*What you will do:* Every line from the beginning of the data through the line containing "Manual: [665,401,699,435] ->" should be reproduced exactly, and no further lines should be output.

*Data extracts:*
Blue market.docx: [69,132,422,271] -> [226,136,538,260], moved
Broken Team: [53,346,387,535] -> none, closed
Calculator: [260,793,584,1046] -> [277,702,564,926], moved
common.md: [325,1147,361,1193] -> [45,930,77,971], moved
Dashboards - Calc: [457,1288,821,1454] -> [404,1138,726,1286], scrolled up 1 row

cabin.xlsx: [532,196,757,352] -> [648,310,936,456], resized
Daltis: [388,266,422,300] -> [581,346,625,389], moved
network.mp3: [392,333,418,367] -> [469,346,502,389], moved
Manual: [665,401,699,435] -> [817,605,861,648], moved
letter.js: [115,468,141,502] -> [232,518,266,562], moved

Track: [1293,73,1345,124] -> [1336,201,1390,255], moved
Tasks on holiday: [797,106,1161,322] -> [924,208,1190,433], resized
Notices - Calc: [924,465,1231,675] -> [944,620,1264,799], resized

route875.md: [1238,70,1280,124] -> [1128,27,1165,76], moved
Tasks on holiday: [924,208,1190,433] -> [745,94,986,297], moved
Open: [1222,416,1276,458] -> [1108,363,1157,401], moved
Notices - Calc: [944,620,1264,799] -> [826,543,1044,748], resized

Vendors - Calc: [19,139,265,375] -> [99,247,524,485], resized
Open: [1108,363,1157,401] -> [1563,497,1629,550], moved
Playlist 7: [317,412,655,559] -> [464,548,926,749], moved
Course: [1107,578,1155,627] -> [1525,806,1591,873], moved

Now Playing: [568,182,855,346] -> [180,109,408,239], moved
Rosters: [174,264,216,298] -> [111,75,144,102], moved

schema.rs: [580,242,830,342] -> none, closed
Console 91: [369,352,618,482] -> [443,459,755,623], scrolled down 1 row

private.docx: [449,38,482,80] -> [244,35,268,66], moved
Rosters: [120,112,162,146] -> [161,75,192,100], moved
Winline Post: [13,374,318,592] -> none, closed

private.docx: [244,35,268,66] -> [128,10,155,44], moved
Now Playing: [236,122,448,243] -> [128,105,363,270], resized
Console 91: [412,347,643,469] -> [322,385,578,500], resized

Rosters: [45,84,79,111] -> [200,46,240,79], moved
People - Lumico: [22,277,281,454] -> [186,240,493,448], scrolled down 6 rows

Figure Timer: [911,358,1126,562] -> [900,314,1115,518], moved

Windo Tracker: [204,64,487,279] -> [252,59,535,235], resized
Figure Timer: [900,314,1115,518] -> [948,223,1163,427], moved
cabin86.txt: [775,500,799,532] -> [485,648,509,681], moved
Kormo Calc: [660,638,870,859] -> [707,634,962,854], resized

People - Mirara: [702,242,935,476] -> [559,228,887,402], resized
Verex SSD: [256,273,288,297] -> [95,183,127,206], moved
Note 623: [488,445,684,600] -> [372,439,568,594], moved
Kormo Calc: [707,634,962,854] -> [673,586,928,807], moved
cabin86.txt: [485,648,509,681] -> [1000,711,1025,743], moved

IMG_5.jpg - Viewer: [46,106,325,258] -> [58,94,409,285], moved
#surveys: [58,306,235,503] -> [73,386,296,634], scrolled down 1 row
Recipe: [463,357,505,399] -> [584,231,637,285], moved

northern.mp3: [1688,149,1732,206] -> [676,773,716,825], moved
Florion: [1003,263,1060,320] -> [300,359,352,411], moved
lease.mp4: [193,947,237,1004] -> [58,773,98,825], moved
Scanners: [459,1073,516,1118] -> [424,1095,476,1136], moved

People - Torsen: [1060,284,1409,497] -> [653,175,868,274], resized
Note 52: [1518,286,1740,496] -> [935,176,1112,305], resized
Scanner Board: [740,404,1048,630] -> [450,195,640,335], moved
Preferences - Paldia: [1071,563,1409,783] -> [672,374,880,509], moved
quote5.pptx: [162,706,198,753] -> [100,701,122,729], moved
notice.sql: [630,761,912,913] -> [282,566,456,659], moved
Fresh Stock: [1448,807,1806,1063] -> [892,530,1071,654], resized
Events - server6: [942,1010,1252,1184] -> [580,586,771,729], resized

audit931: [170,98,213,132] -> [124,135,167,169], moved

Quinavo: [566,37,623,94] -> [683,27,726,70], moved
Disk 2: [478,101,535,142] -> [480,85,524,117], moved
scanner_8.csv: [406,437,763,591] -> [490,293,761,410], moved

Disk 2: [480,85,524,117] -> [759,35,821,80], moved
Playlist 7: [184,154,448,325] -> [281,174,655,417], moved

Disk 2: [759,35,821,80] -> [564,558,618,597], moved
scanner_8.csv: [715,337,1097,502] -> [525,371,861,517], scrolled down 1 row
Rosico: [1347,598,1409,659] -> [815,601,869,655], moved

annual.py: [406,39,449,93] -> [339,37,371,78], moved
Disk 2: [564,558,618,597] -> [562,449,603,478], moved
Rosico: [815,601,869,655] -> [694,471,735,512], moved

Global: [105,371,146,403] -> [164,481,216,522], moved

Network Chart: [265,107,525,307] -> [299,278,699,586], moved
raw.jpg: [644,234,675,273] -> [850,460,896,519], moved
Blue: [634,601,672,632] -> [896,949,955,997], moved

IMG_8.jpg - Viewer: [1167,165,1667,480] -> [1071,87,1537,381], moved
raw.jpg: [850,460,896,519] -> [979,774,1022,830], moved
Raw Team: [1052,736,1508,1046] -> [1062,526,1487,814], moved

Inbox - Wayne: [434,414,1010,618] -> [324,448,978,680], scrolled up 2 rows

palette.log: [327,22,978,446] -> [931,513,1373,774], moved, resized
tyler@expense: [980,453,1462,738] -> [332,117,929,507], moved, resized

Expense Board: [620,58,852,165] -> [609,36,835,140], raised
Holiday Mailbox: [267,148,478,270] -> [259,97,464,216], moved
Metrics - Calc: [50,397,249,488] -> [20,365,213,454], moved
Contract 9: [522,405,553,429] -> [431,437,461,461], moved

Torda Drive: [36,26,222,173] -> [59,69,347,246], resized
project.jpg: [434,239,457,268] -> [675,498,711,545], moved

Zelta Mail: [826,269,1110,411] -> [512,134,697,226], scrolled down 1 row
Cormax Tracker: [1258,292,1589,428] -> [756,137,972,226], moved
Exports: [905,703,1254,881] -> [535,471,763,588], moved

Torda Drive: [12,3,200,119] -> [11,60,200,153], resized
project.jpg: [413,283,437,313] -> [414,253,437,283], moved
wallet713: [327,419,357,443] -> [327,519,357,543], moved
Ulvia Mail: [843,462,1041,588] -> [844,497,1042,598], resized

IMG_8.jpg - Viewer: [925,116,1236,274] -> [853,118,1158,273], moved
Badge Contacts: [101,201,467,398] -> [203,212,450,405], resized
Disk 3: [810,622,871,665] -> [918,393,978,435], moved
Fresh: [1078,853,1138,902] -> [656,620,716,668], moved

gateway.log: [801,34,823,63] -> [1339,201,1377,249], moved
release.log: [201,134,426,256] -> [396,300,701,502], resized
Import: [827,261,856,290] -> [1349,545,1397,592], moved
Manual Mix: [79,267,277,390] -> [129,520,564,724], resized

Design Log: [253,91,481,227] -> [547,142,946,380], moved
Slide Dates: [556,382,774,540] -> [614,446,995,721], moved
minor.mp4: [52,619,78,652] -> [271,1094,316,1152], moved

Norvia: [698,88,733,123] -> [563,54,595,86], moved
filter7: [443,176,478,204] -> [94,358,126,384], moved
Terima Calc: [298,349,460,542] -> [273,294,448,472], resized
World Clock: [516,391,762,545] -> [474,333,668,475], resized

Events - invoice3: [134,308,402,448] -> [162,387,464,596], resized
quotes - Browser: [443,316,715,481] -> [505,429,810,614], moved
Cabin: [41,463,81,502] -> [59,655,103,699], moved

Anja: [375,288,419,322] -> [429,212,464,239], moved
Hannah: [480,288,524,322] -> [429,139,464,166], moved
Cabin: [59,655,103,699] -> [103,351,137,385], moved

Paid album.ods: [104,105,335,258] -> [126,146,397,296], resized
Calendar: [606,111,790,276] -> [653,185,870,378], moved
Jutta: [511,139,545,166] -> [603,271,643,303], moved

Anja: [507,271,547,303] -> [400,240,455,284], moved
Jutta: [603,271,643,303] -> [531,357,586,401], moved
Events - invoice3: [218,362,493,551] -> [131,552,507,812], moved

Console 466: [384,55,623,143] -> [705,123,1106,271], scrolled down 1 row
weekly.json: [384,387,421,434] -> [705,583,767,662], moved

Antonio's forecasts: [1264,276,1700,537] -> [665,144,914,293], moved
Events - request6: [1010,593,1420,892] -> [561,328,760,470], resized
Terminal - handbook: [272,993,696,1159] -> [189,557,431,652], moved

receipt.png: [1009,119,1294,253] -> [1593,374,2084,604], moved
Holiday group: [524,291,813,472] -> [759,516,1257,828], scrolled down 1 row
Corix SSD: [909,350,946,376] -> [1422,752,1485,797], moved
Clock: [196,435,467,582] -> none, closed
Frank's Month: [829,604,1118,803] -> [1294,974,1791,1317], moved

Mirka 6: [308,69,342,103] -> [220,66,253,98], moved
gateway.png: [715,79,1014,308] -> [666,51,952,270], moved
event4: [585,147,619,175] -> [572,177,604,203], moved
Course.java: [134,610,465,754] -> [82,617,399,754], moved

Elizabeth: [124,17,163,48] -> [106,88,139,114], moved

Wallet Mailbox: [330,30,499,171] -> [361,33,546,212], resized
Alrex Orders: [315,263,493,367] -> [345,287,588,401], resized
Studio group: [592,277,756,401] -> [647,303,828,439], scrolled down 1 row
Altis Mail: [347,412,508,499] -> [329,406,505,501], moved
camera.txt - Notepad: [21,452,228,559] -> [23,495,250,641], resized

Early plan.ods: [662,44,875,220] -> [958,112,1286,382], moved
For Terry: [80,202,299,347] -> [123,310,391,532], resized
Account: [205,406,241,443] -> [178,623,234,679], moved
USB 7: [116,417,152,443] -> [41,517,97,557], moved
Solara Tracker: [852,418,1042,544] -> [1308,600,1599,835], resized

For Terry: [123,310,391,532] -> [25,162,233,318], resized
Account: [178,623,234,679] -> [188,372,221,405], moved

*Exercise answer:*
Blue market.docx: [69,132,422,271] -> [226,136,538,260], moved
Broken Team: [53,346,387,535] -> none, closed
Calculator: [260,793,584,1046] -> [277,702,564,926], moved
common.md: [325,1147,361,1193] -> [45,930,77,971], moved
Dashboards - Calc: [457,1288,821,1454] -> [404,1138,726,1286], scrolled up 1 row

cabin.xlsx: [532,196,757,352] -> [648,310,936,456], resized
Daltis: [388,266,422,300] -> [581,346,625,389], moved
network.mp3: [392,333,418,367] -> [469,346,502,389], moved
Manual: [665,401,699,435] -> [817,605,861,648], moved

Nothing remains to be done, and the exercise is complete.